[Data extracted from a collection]
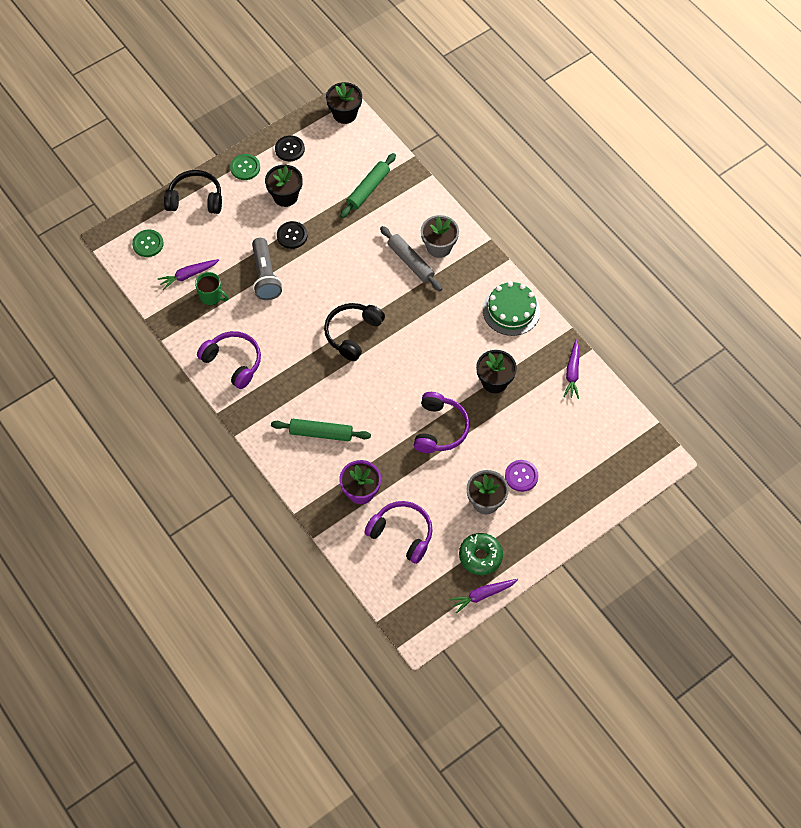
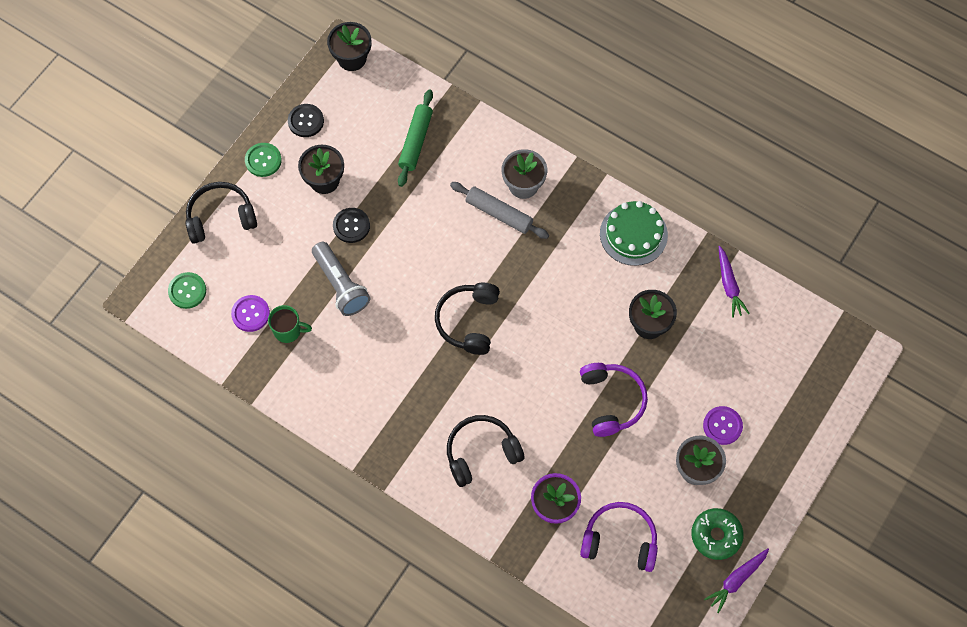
camera: 20 degrees left, 5 degrees up
(188, 275) = (250, 314): purple carrot -> purple button
(233, 362) = (346, 402): purple headphones -> none
(321, 433) = (481, 453): green rolling pin -> black headphones

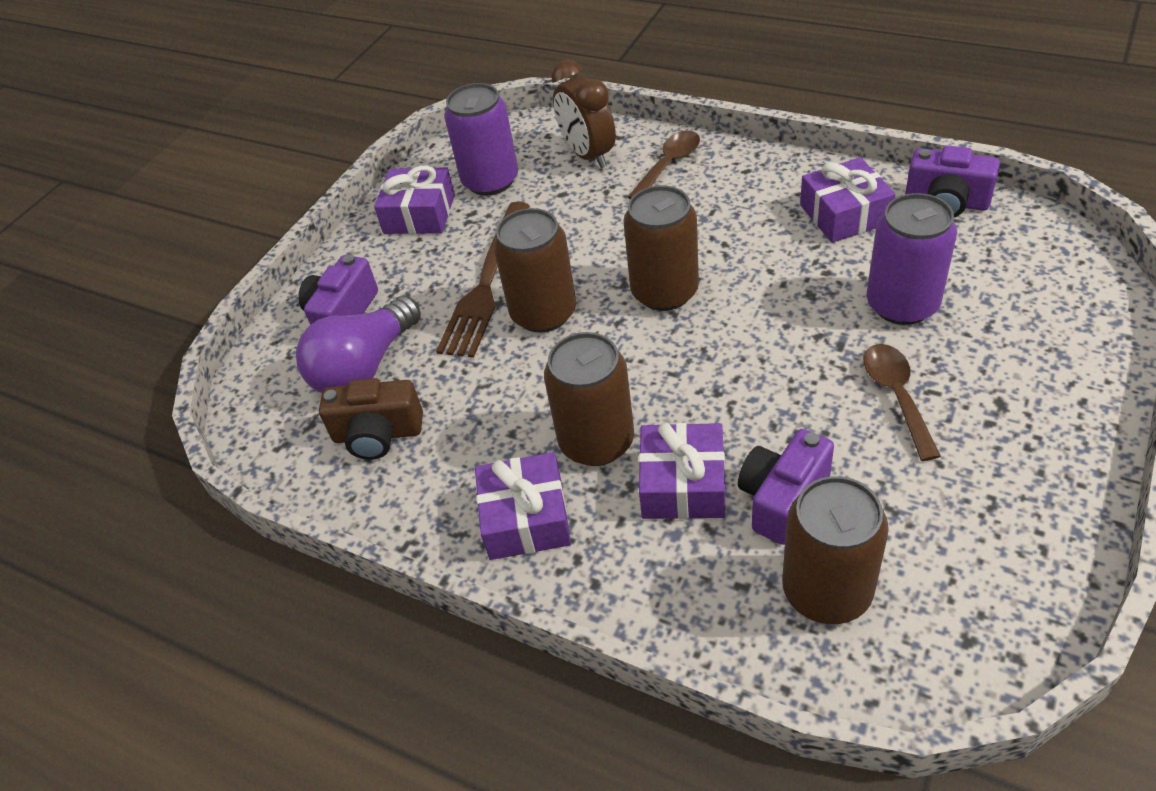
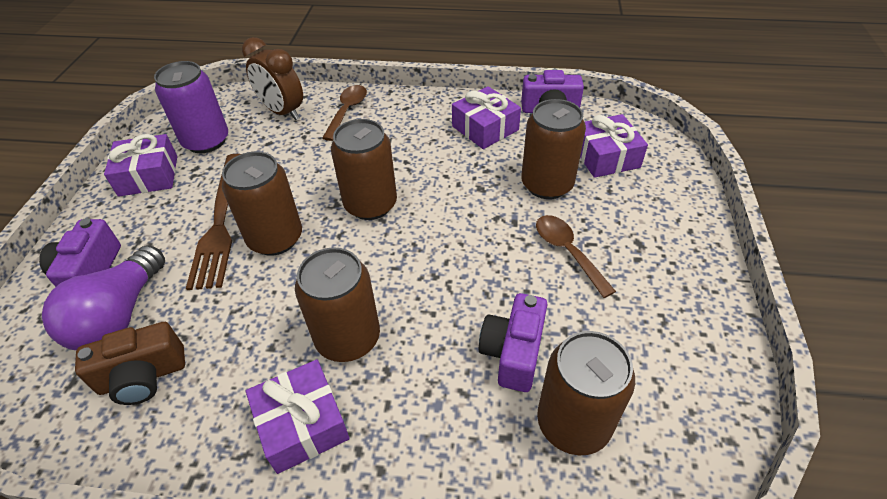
camera: 25 degrees left, 0 degrees up
(682, 484) = (430, 359): purple gift -> purple gift (605, 156)
(902, 304) = (547, 185): purple can -> brown can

**WORK ORDER**
Without including any pictures, output all the entries above exactly.

**FINISHED TASK**
camera: 20 degrees left, 5 degrees up
(188, 275) = (250, 314): purple carrot -> purple button
(233, 362) = (346, 402): purple headphones -> none
(321, 433) = (481, 453): green rolling pin -> black headphones

camera: 25 degrees left, 0 degrees up
(682, 484) = (430, 359): purple gift -> purple gift (605, 156)
(902, 304) = (547, 185): purple can -> brown can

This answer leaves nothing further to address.